Collection entries:
▬▬▬▬▬▬
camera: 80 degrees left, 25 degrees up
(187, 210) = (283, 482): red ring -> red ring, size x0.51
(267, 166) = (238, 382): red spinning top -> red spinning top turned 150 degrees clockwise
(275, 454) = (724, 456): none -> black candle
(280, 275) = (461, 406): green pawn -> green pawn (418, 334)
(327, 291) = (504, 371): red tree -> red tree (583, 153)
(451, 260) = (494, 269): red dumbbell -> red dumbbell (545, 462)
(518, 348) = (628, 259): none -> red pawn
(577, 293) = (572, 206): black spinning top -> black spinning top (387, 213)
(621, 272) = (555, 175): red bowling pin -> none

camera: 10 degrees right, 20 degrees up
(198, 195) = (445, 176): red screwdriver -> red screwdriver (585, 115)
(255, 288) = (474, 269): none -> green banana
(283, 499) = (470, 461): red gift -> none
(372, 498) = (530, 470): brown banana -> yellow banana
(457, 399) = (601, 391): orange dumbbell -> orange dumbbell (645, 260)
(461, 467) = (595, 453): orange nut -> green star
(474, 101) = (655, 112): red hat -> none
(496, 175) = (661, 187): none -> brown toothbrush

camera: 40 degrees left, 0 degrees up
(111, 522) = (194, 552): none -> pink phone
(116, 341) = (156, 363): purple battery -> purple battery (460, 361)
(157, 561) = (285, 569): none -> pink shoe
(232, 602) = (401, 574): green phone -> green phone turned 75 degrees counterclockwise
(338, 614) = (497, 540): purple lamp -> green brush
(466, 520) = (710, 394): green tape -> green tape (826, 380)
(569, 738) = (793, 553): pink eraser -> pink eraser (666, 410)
▬▬▬▬▬▬
EXERCISE BRIEF: Check each line of the data above for the word "none" and say how many lines contain it, giving nothing besides the number.

COMPLETED TASK: 9